Exercise details →
Leave out the pictures and repeat exactly the lines from the one containing "none -> banan/żółty 243, 351" through the final line of the listing below.

Entries supplied →
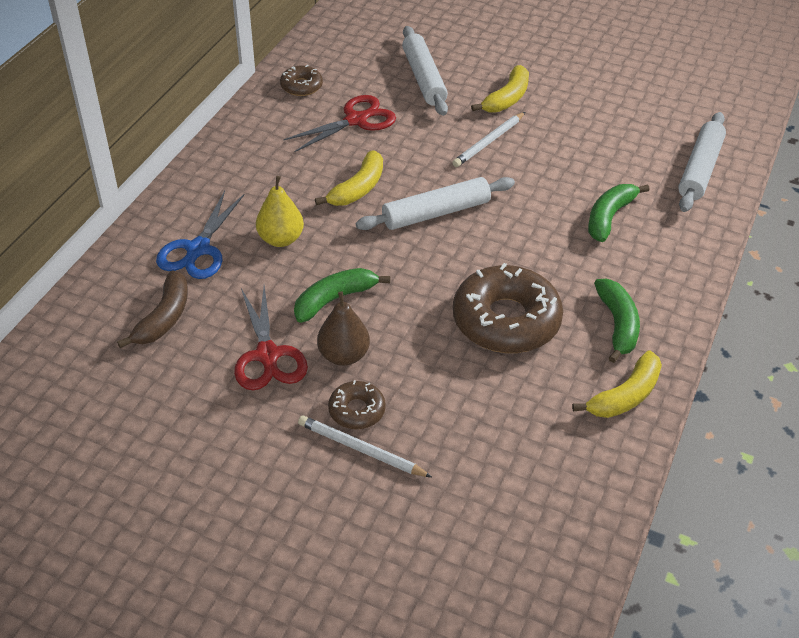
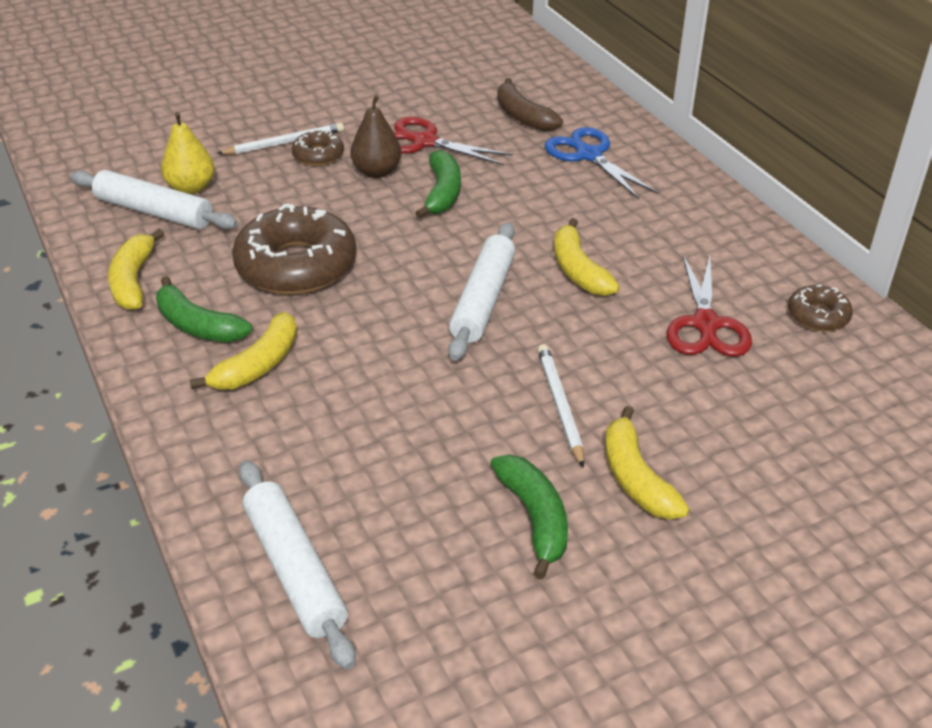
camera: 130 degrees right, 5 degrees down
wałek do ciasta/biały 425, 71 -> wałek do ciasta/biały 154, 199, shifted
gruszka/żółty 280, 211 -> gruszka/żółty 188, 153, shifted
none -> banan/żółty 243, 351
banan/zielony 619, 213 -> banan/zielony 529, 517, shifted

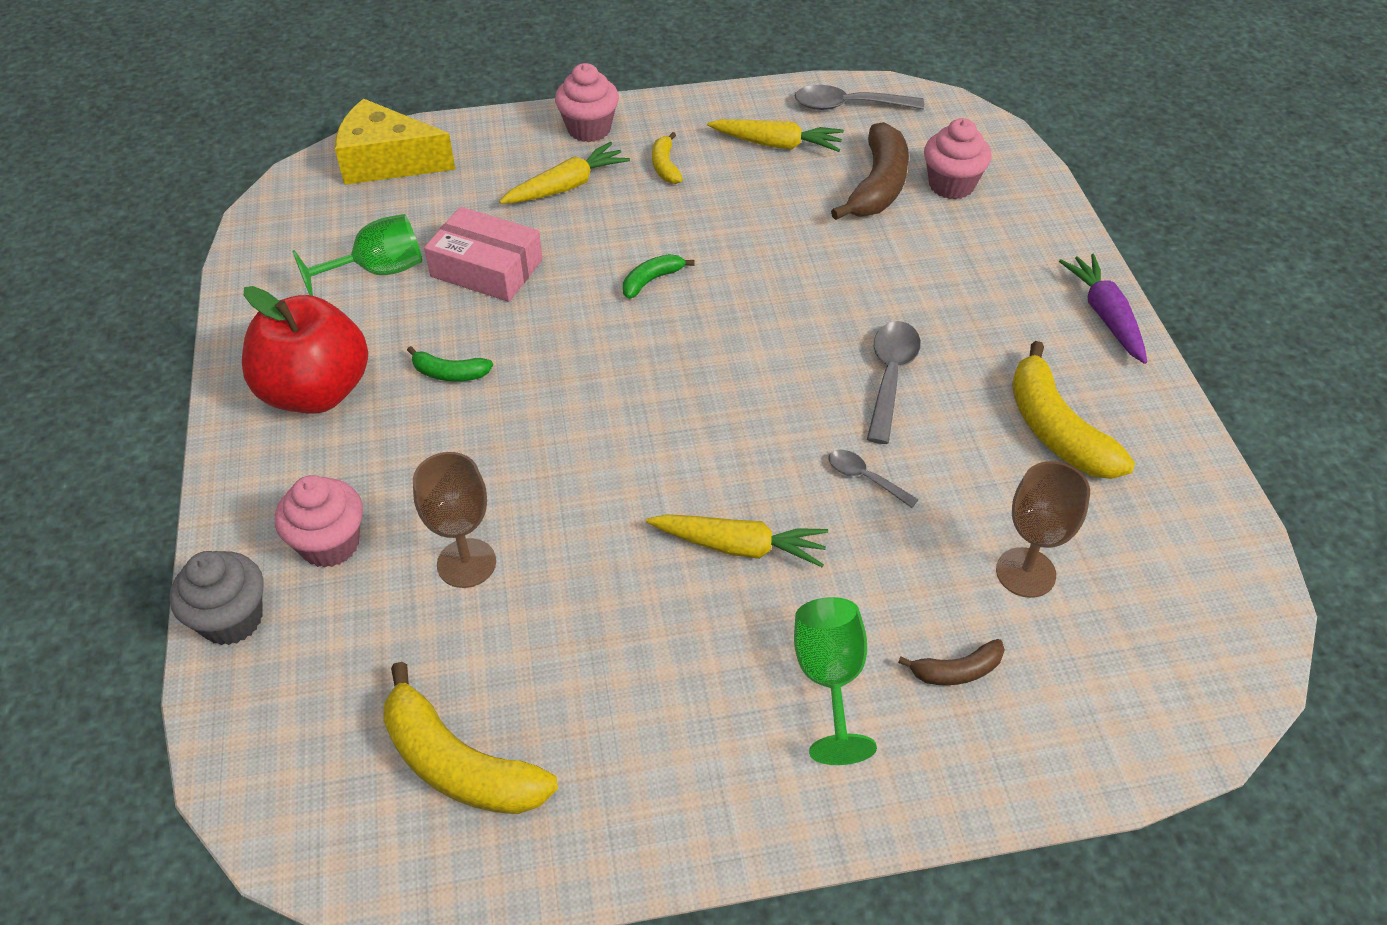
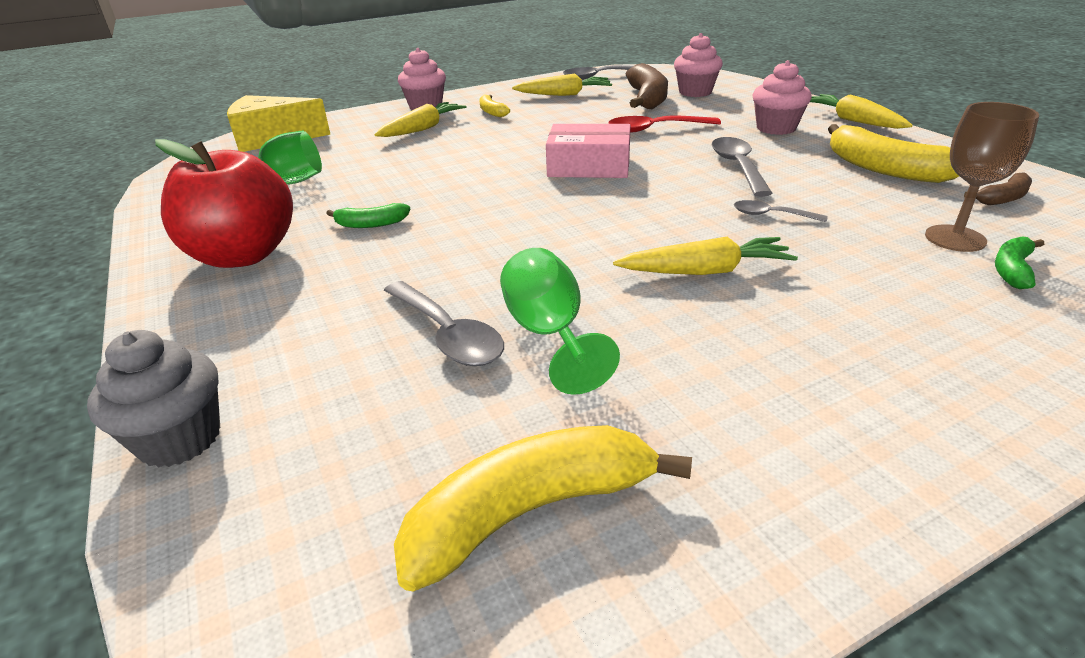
camera: 15 degrees left, 15 degrees down
kielich/brązowy 454, 520 -> łyżka/szary 444, 323
banan/żółty 470, 738 -> banan/żółty 543, 508, 135 degrees clockwise
kielich/zielony 835, 681 -> kielich/zielony 560, 321, shifted
pudełko/różowy 483, 254 -> pudełko/różowy 588, 151, shifted
none -> łyżka/czerwony 664, 124
muffinka/różowy 319, 521 -> muffinka/różowy 782, 97, shifted
marchewka/fioletowy 1103, 308 -> marchewka/żółty 861, 111
banan/brązowy 951, 662 -> banan/brązowy 998, 188, shifted
banan/zielony 659, 276 -> banan/zielony 1019, 262, shifted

Solution below →
none -> banan/żółty 243, 351
banan/zielony 619, 213 -> banan/zielony 529, 517, shifted

camera: 15 degrees left, 15 degrees down
kielich/brązowy 454, 520 -> łyżka/szary 444, 323
banan/żółty 470, 738 -> banan/żółty 543, 508, 135 degrees clockwise
kielich/zielony 835, 681 -> kielich/zielony 560, 321, shifted
pudełko/różowy 483, 254 -> pudełko/różowy 588, 151, shifted
none -> łyżka/czerwony 664, 124
muffinka/różowy 319, 521 -> muffinka/różowy 782, 97, shifted
marchewka/fioletowy 1103, 308 -> marchewka/żółty 861, 111
banan/brązowy 951, 662 -> banan/brązowy 998, 188, shifted
banan/zielony 659, 276 -> banan/zielony 1019, 262, shifted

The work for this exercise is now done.